Dataset records:

━━━━

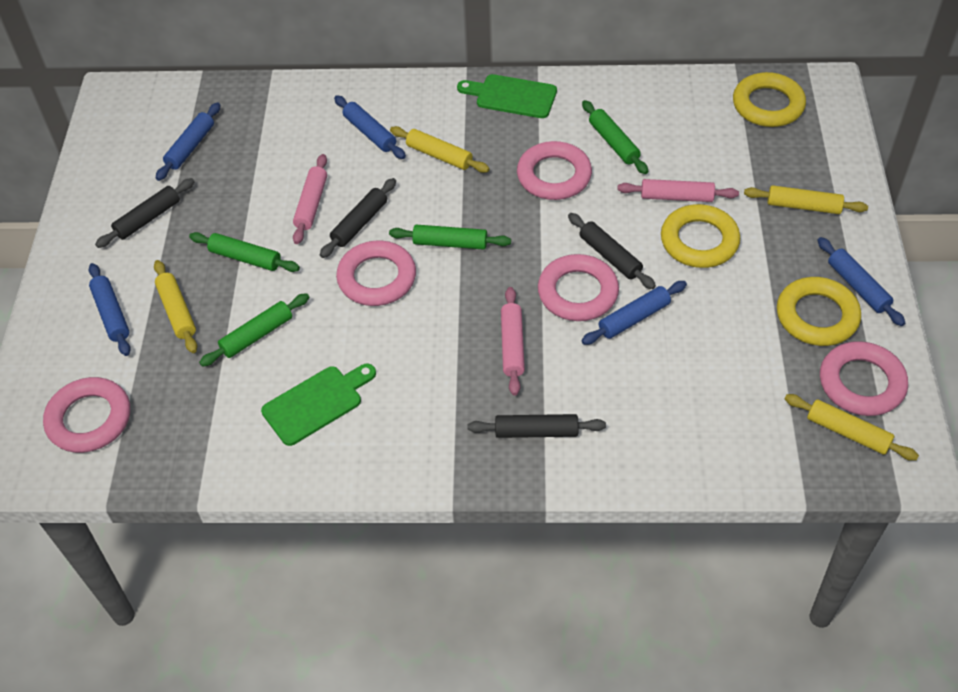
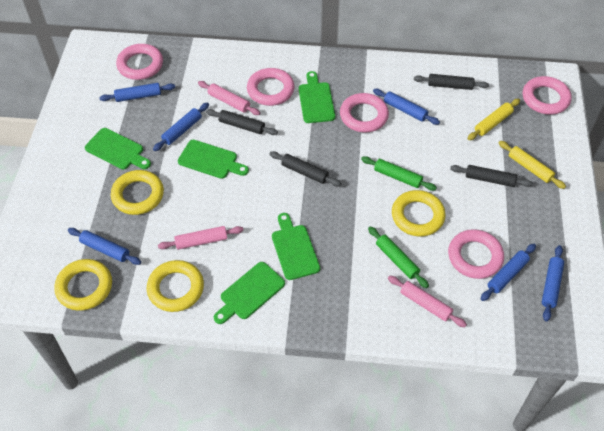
blue rolling pin: 5 -> 6
green cutting board: 2 -> 5
green rolling pin: 4 -> 2
yellow ring: 3 -> 4
yellow rolling pin: 4 -> 2

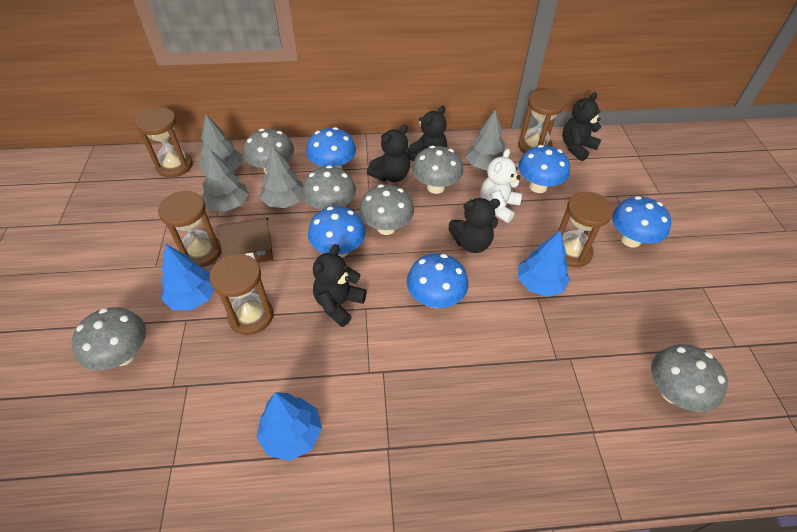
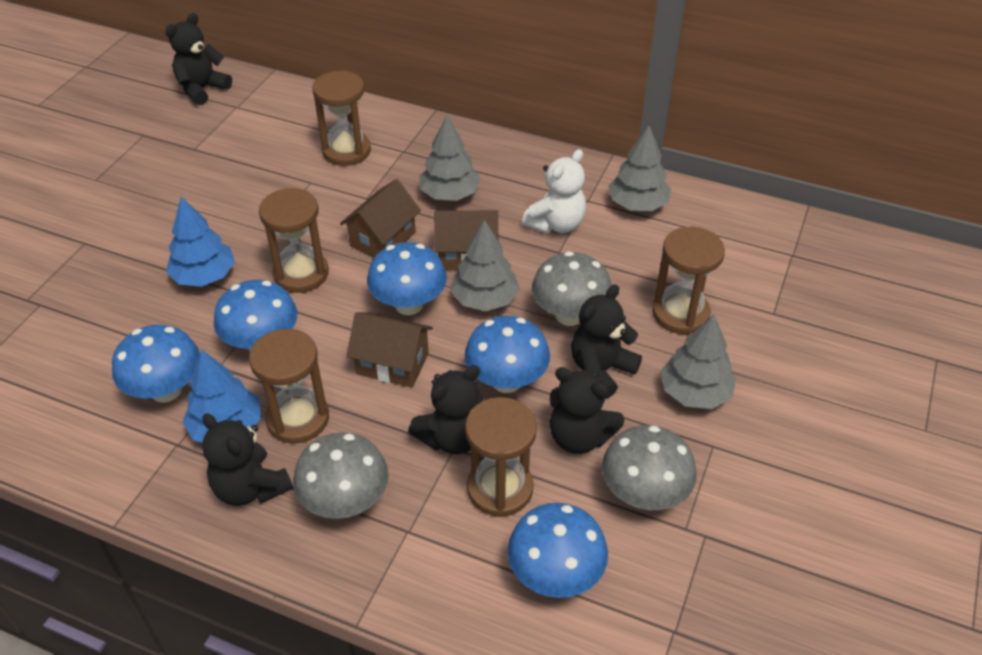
blue tree: 3 -> 2
brown house: 1 -> 3
grey mushroom: 6 -> 3

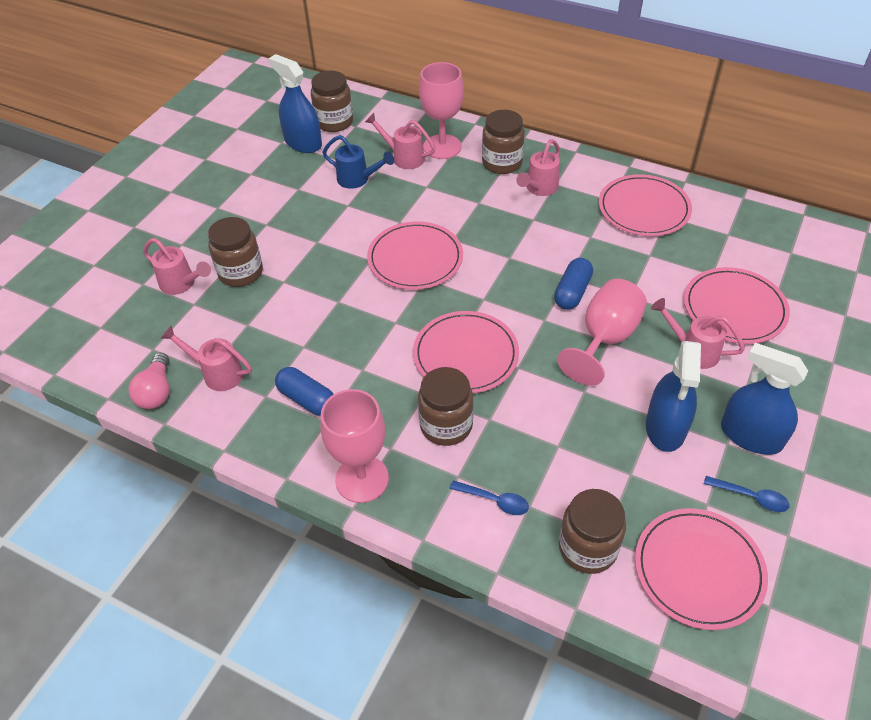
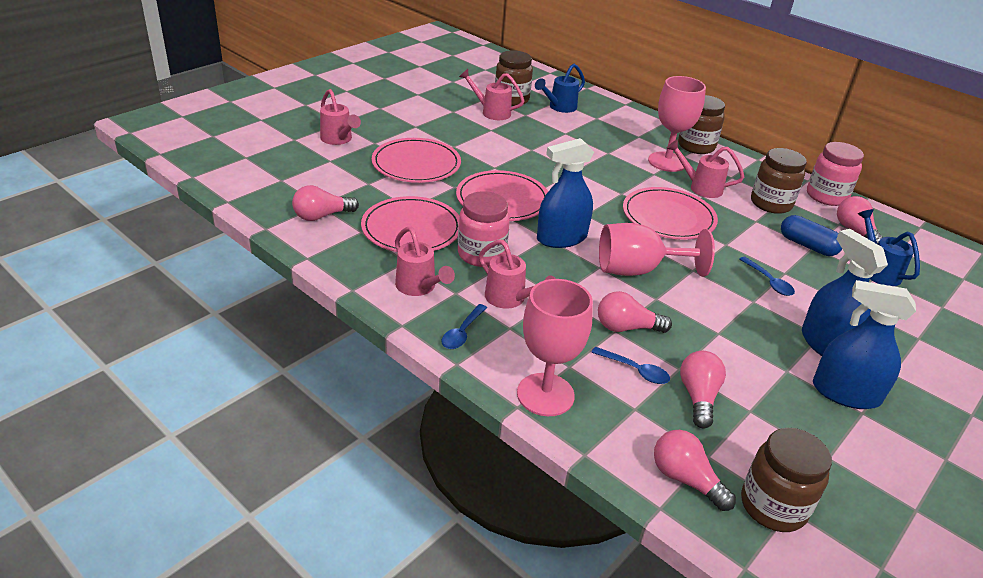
blue capsule: 2 -> 1
blue spoon: 2 -> 3
blue watering can: 1 -> 2
brown jar: 5 -> 4
pink jar: 0 -> 2
pink light bulb: 1 -> 5
pink plate: 5 -> 4

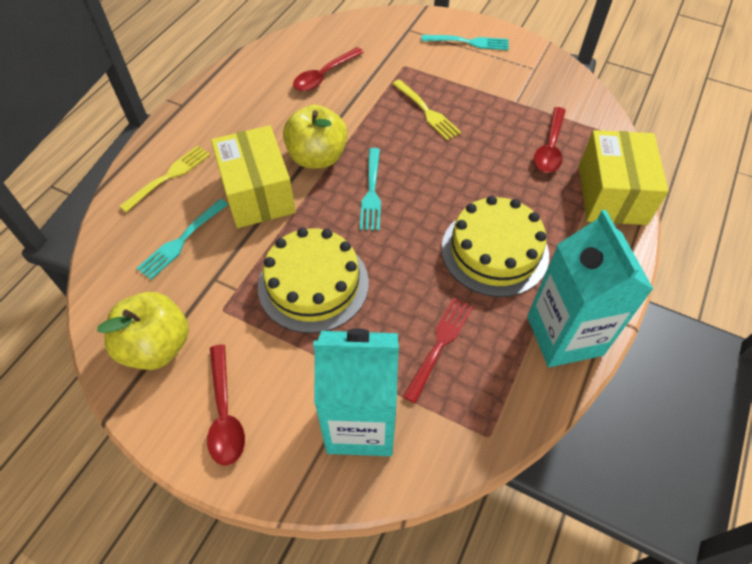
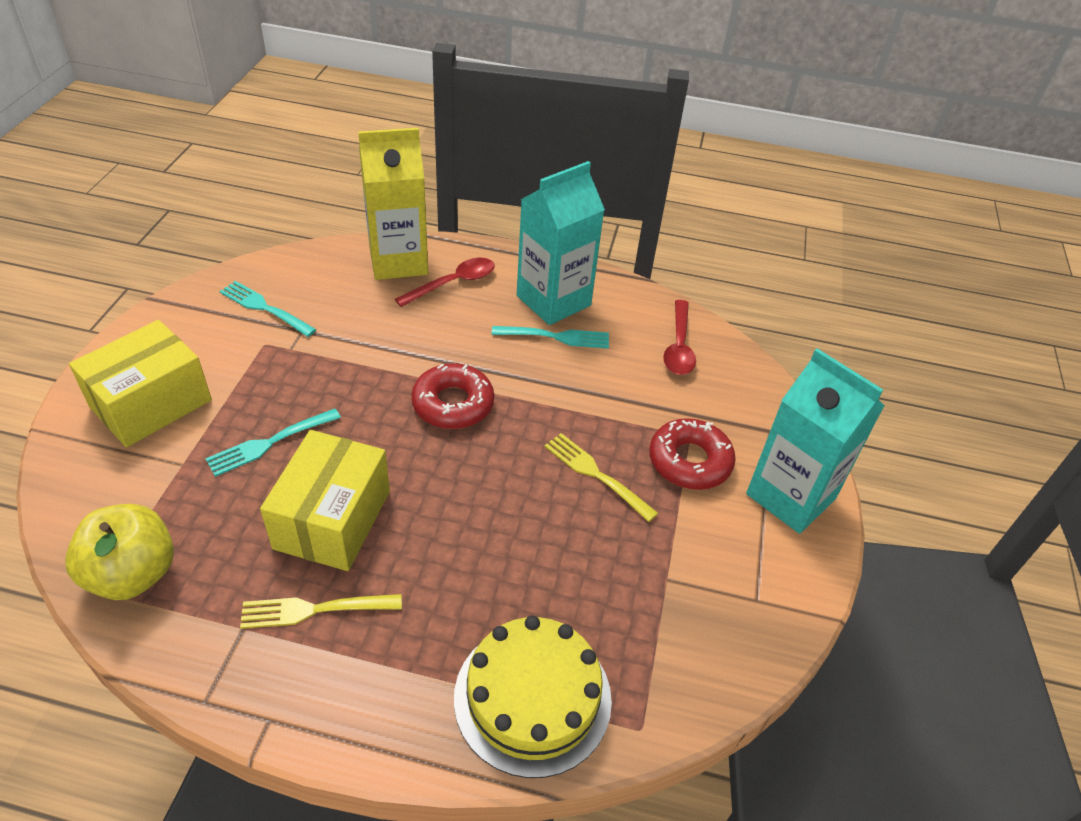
red donut: 0 -> 2
red fork: 1 -> 0
red spoon: 3 -> 2
yellow apple: 2 -> 1
yellow cake: 2 -> 1
yellow carton: 0 -> 1

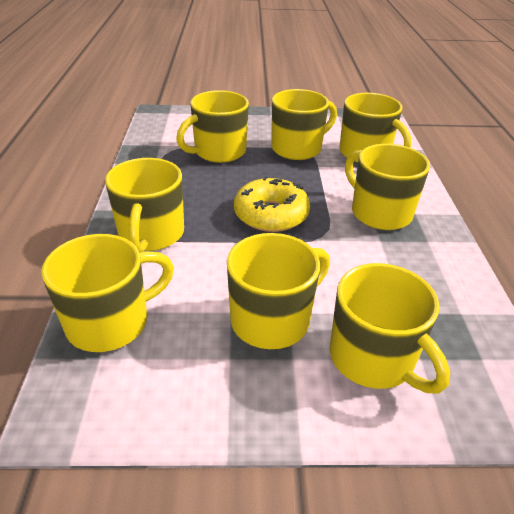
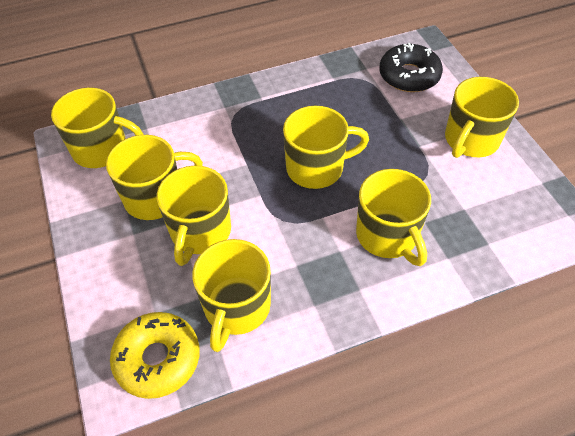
black donut: 0 -> 1
yellow mug: 8 -> 7

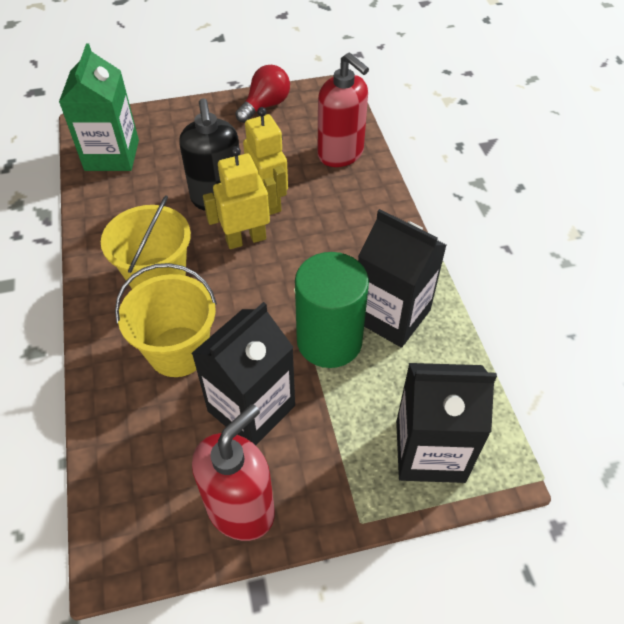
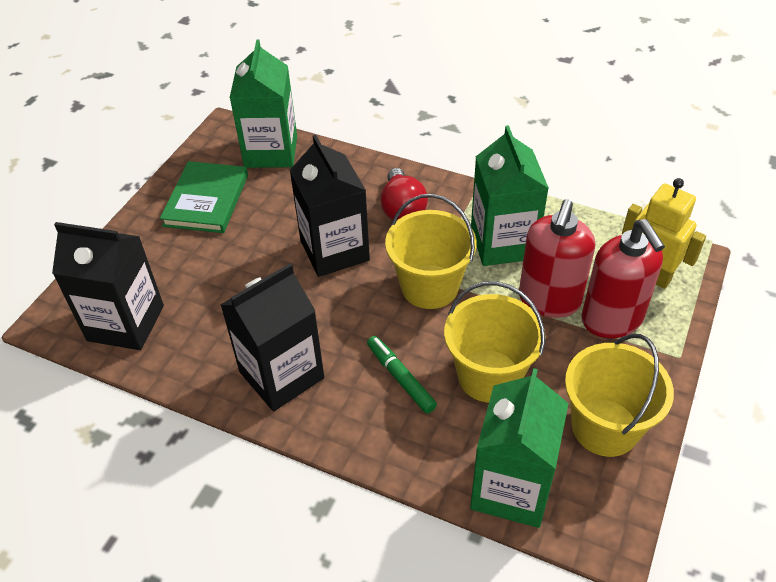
black soap dispenser: 1 -> 0
green book: 0 -> 1
green carton: 1 -> 3
green cylinder: 1 -> 0
green marker: 0 -> 1
yellow bucket: 2 -> 3
yellow robot: 2 -> 1

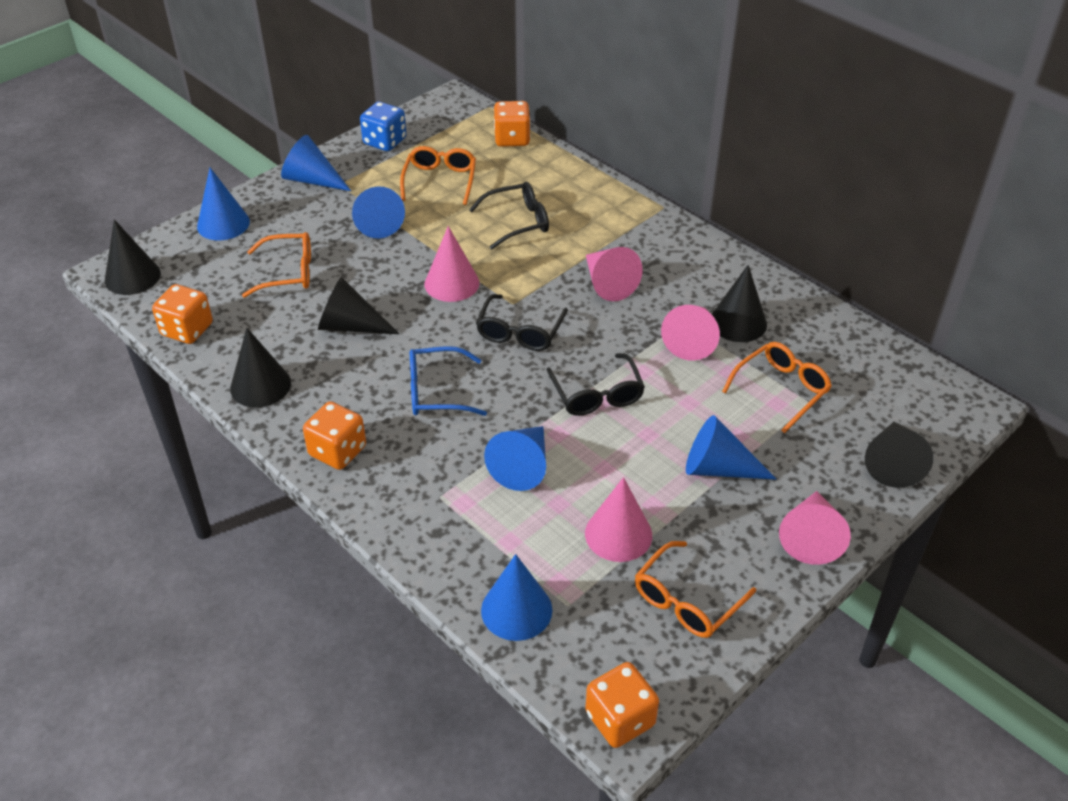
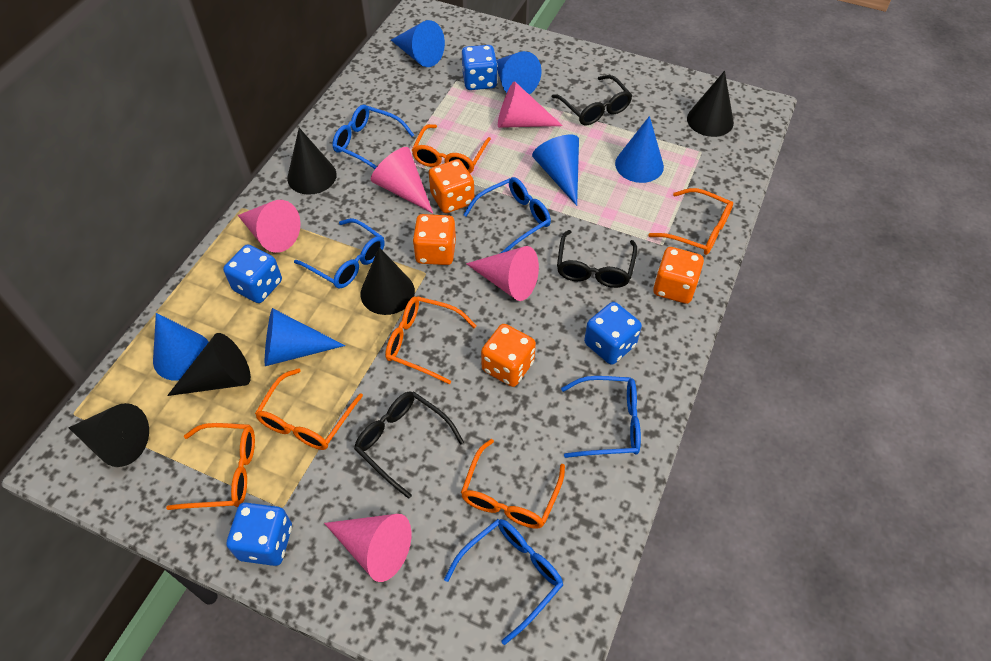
blue dice: 1 -> 4
blue glasses: 1 -> 5
orange glasses: 4 -> 6

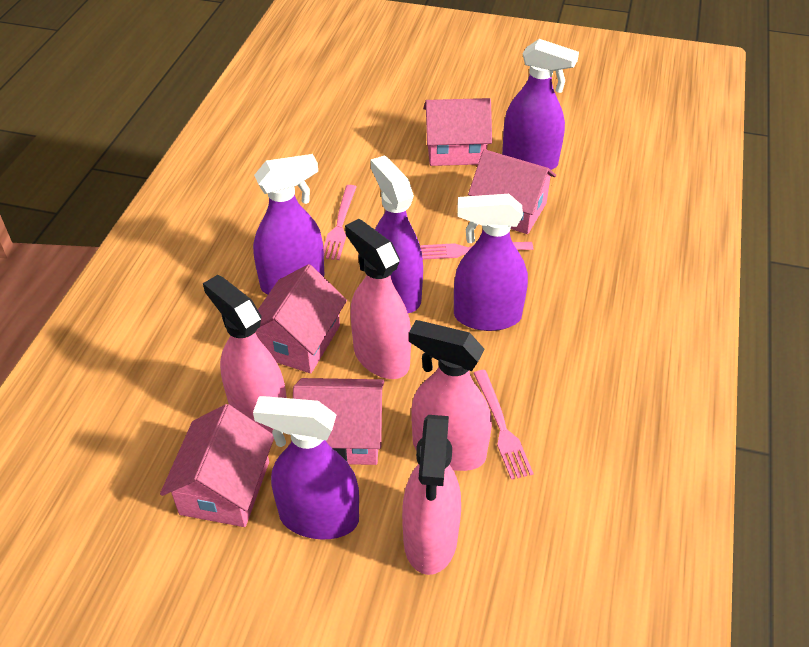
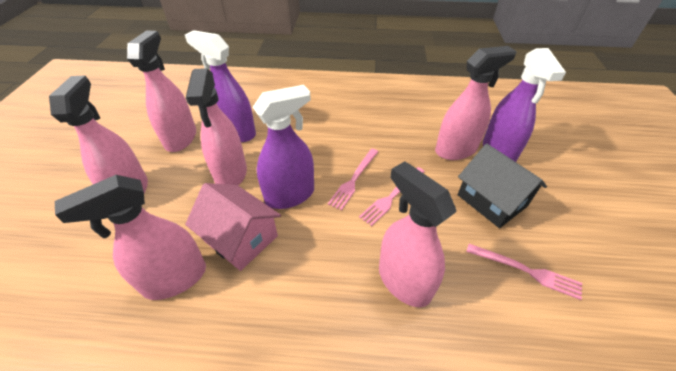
black house: 0 -> 1
pink house: 5 -> 1
pink spray bottle: 4 -> 6
purple spray bottle: 5 -> 3

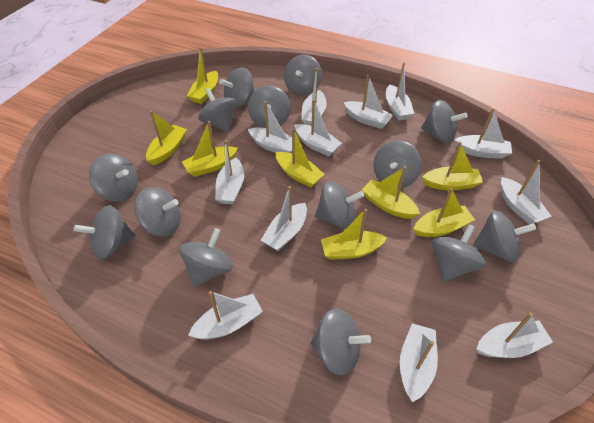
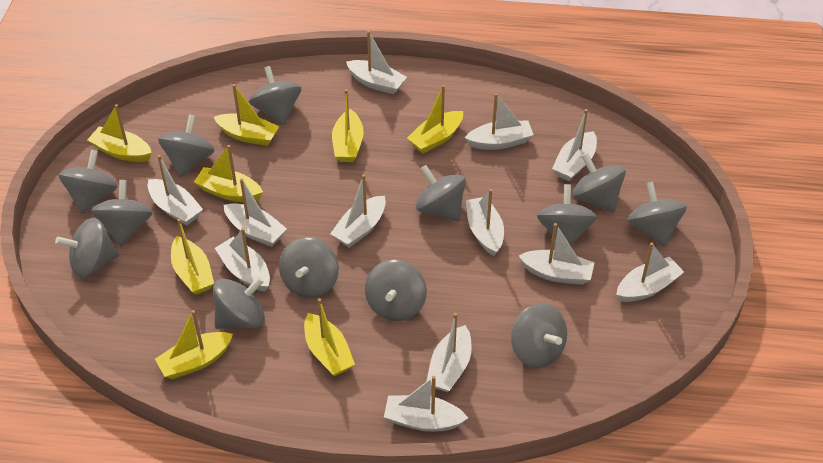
grey spinning top: 14 -> 13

━━━━

What you have to do:
Only the lines from the one with "black house: 0 -> 1" through the final line of the entries above are to be repeated, exactly as written and without pictures.

Result of the task:
black house: 0 -> 1
pink house: 5 -> 1
pink spray bottle: 4 -> 6
purple spray bottle: 5 -> 3

grey spinning top: 14 -> 13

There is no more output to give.